### WORK ITEM
A word-for-word copy of the lines below, starting at the line with "green camera: 0 -> 3" and ending at the last one, is what you should give. Omit every picture.

"""

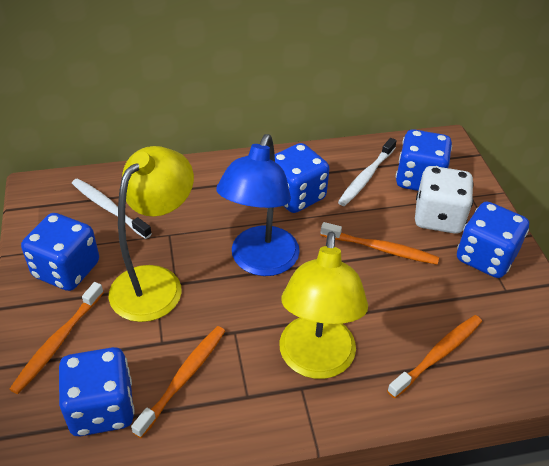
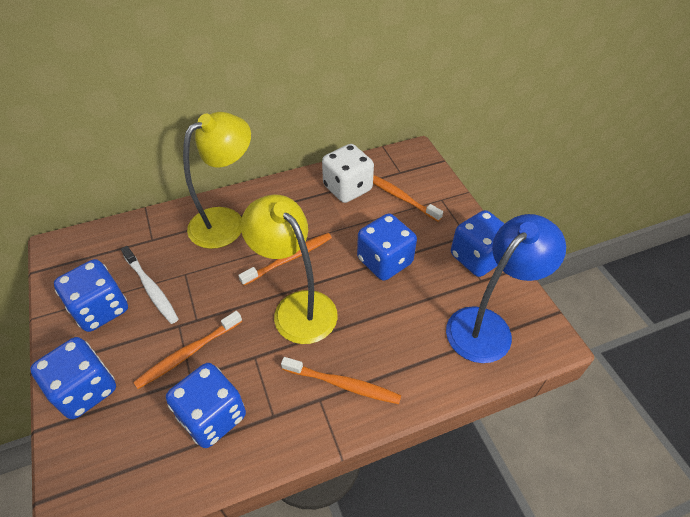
white toothbrush: 2 -> 1

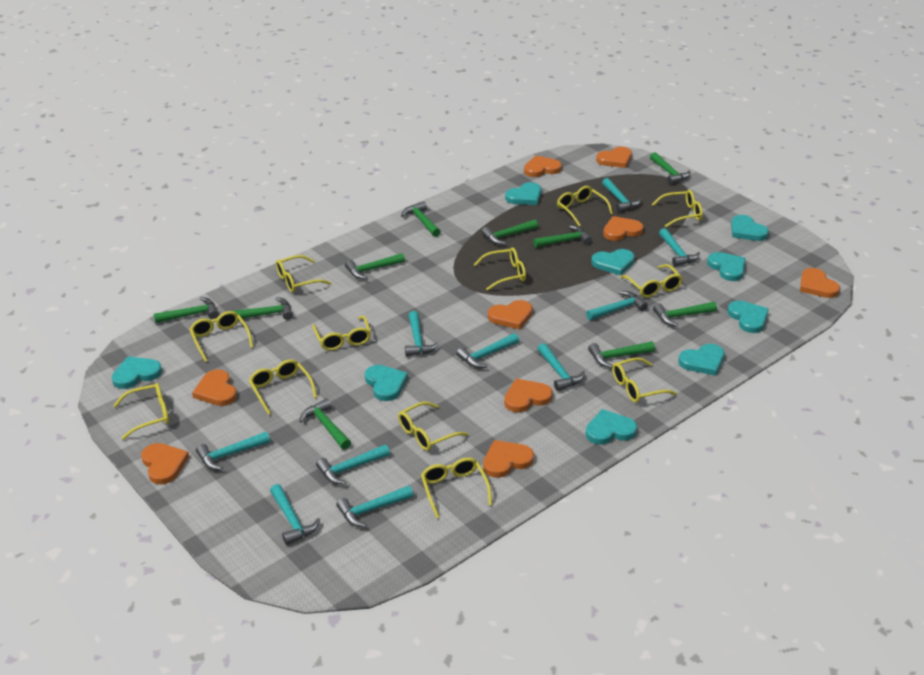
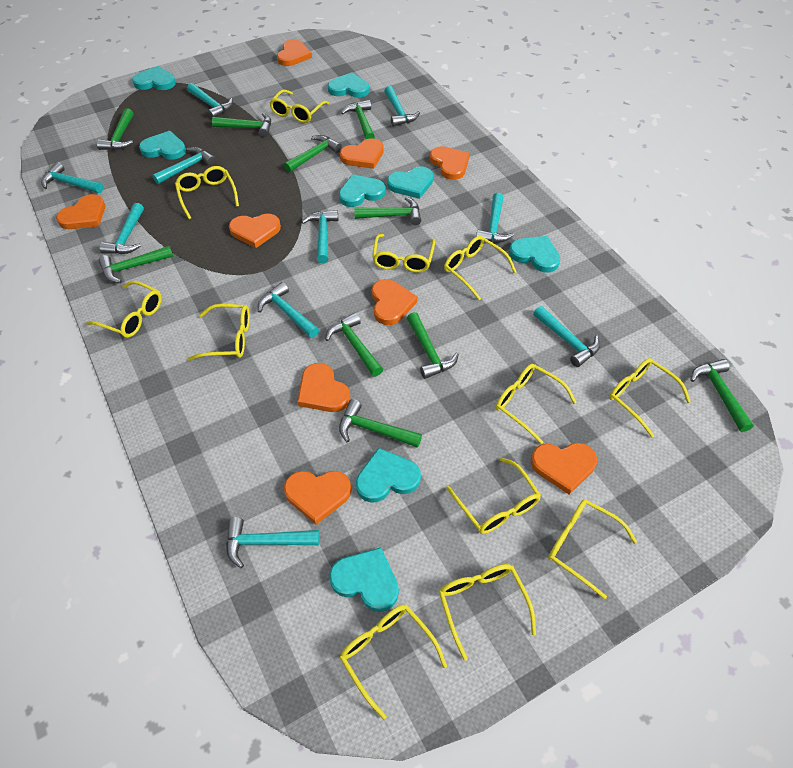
turquoise heart: 9 -> 8

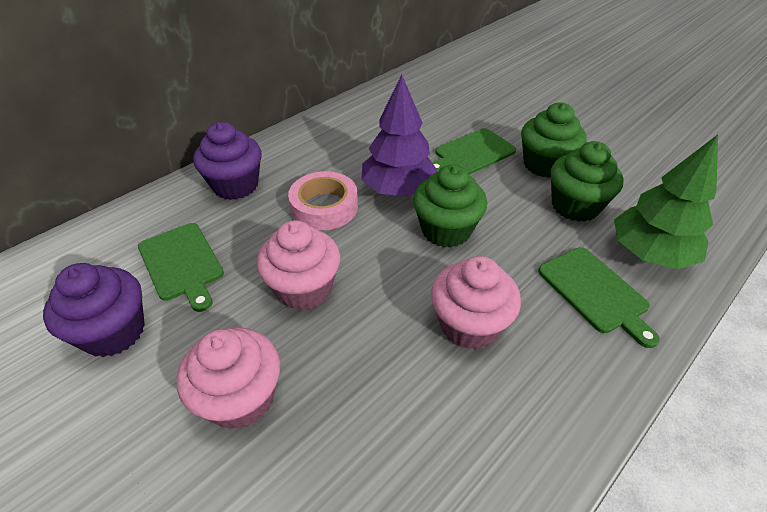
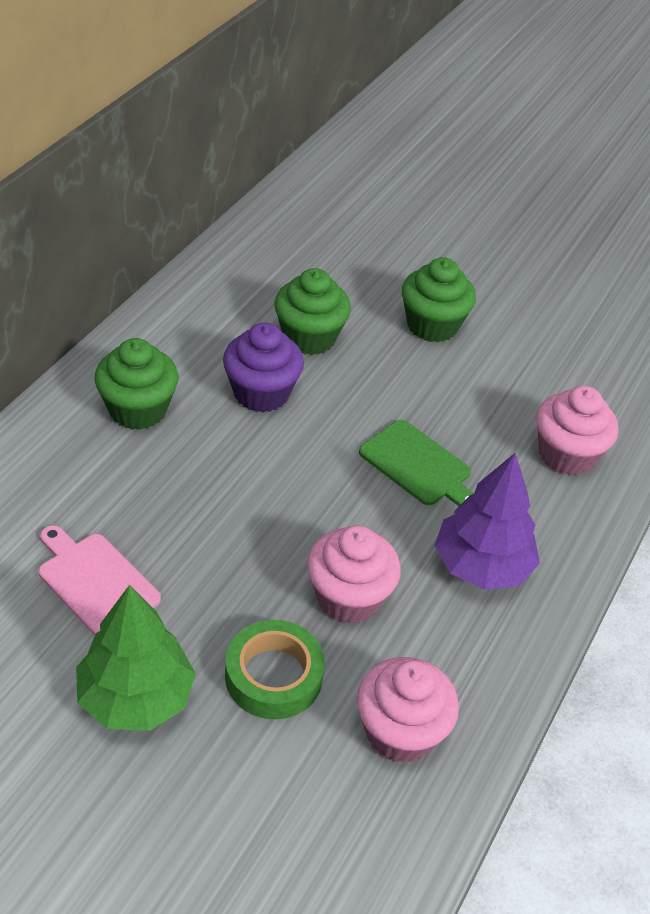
green cutting board: 3 -> 1
green tape: 0 -> 1
pink cutting board: 0 -> 1
pink tape: 1 -> 0
purple cupcake: 2 -> 1

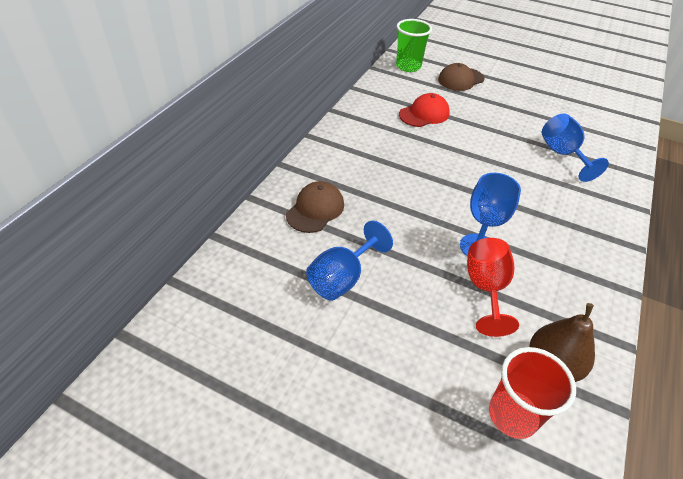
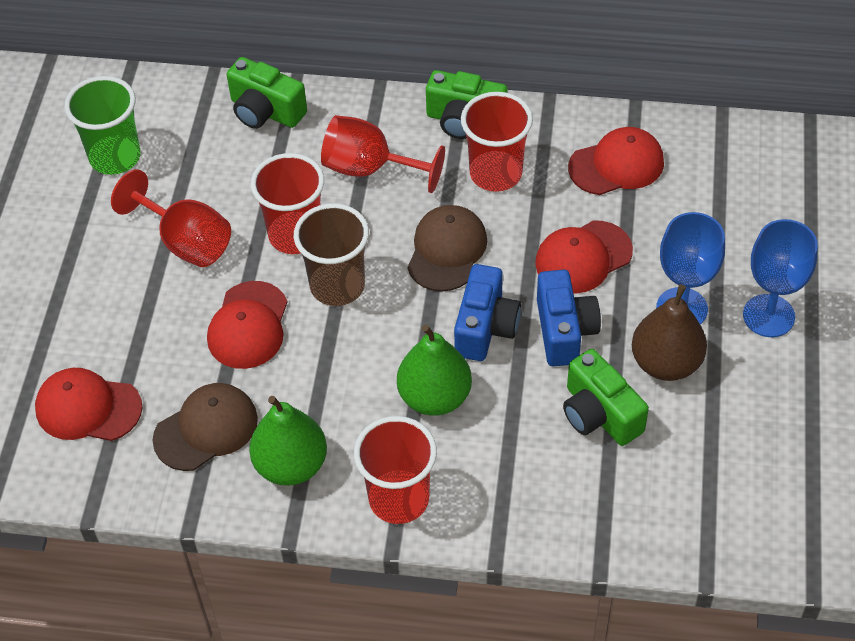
blue camera: 0 -> 2
blue goblet: 3 -> 2
brown cup: 0 -> 1
green camera: 0 -> 3
green pear: 0 -> 2
red cap: 1 -> 4
red cup: 1 -> 3
red goblet: 1 -> 2

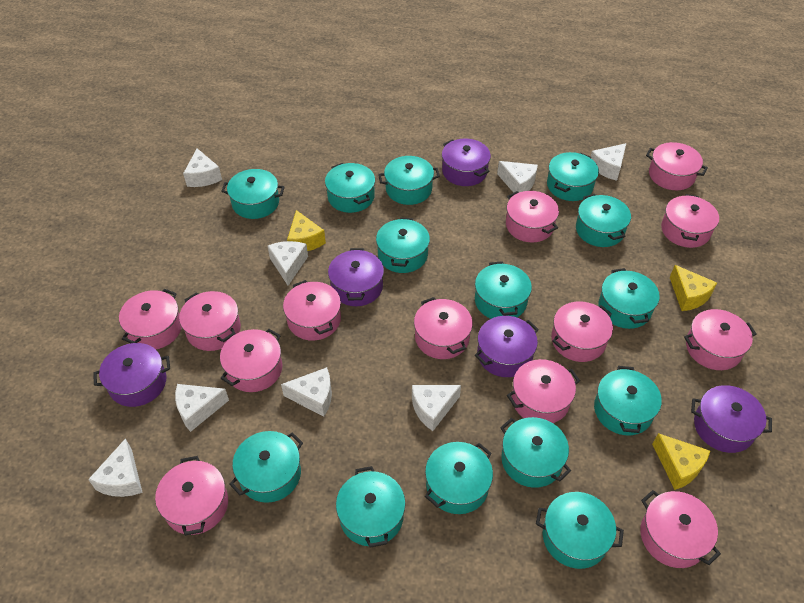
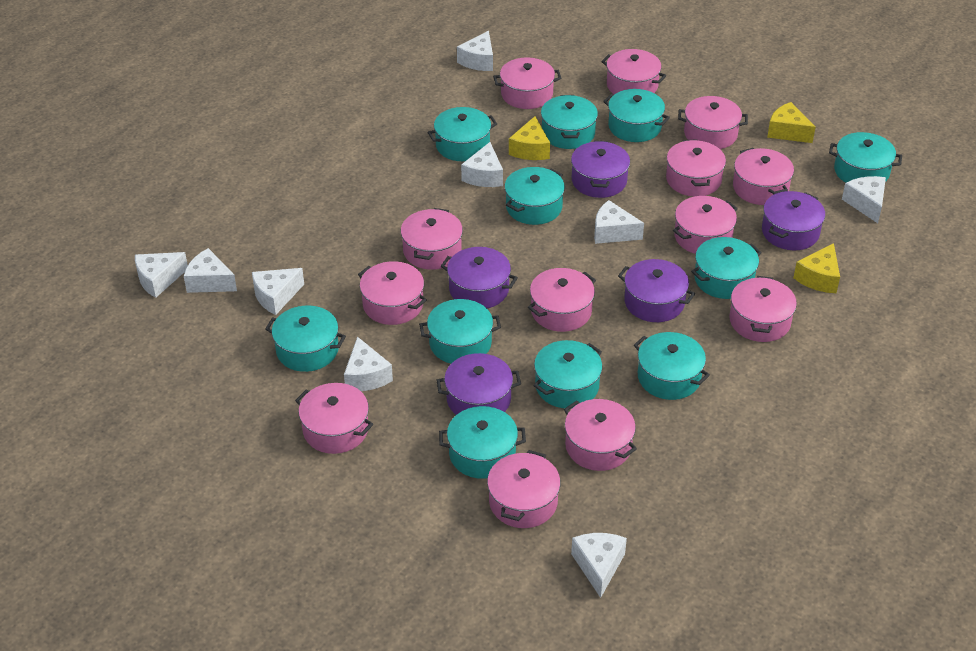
turquoise pot: 14 -> 11
white cheese: 8 -> 9

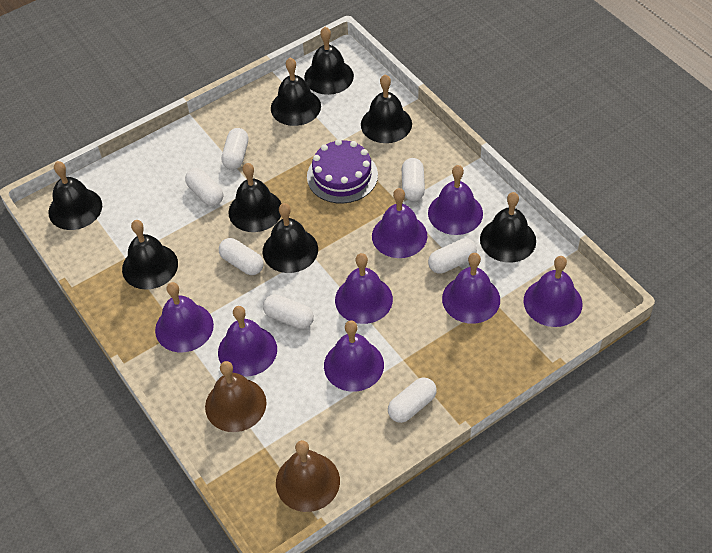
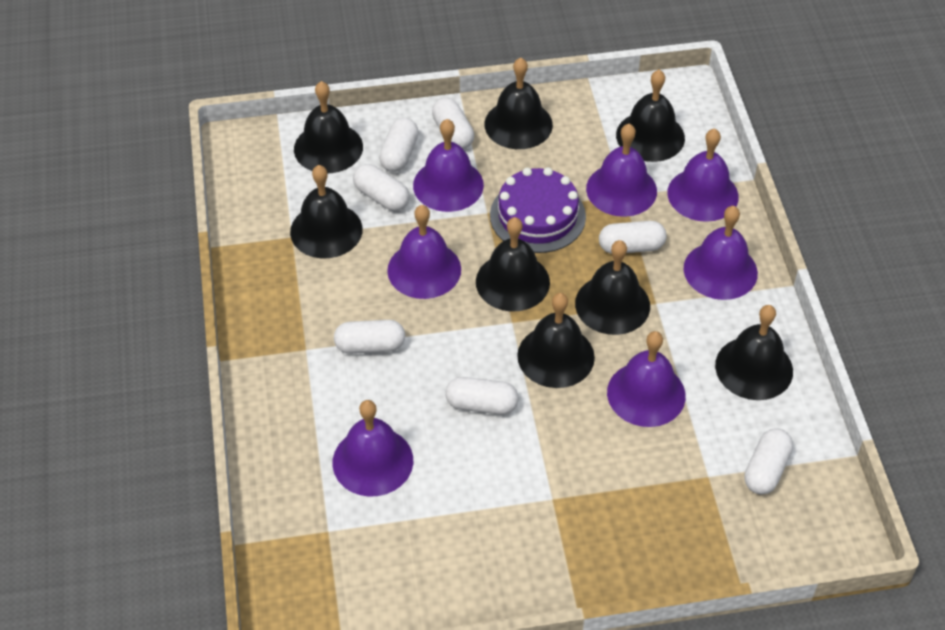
brown bell: 2 -> 0
purple bell: 8 -> 7

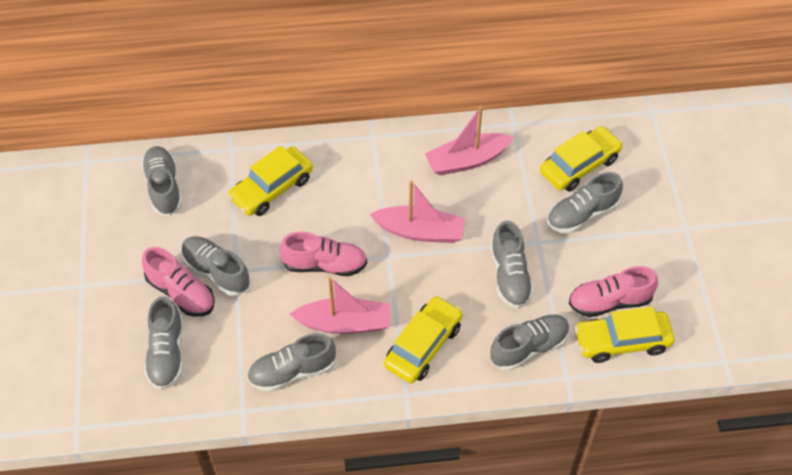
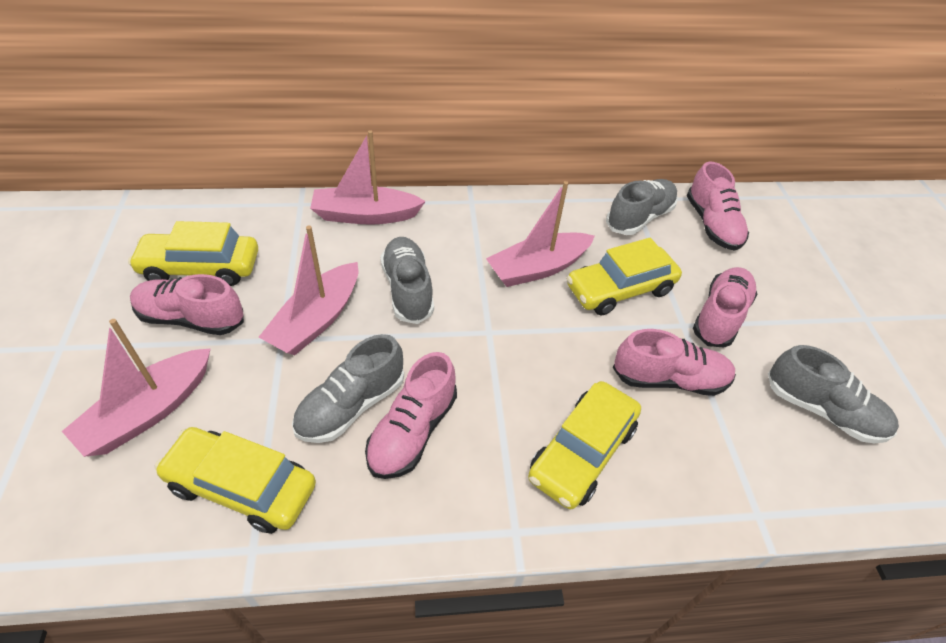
grey shoe: 7 -> 4
pink boat: 3 -> 4
pink shoe: 3 -> 5

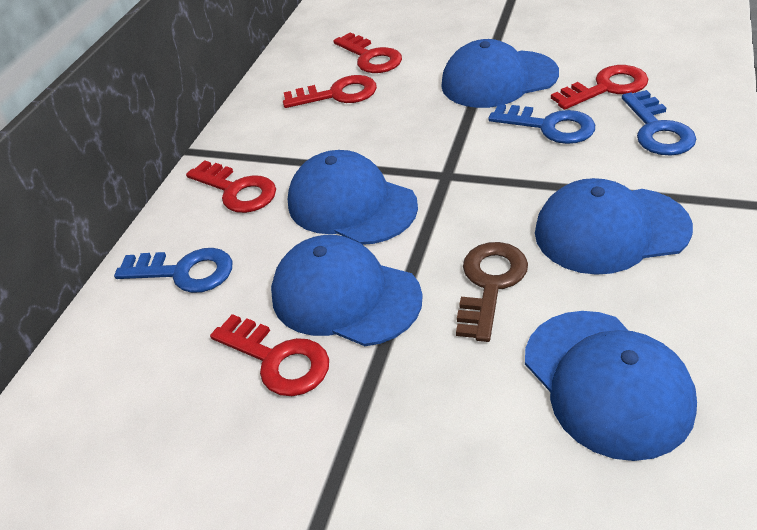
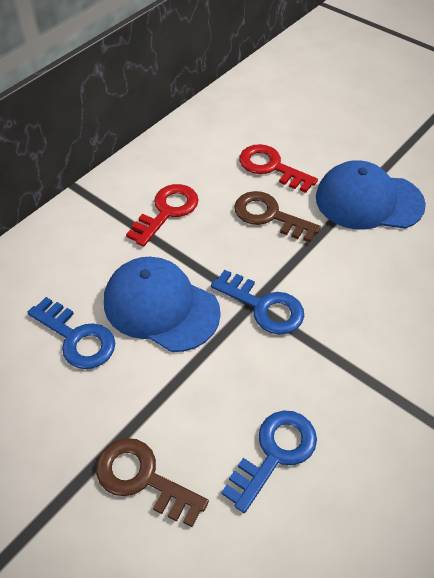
blue cap: 5 -> 2
brown key: 1 -> 2
red key: 5 -> 2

"""

### SOLUTION TO THIS PROBLEM
green camera: 0 -> 3
green pear: 0 -> 2
red cap: 1 -> 4
red cup: 1 -> 3
red goblet: 1 -> 2

turquoise pot: 14 -> 11
white cheese: 8 -> 9

brown bell: 2 -> 0
purple bell: 8 -> 7

grey shoe: 7 -> 4
pink boat: 3 -> 4
pink shoe: 3 -> 5

blue cap: 5 -> 2
brown key: 1 -> 2
red key: 5 -> 2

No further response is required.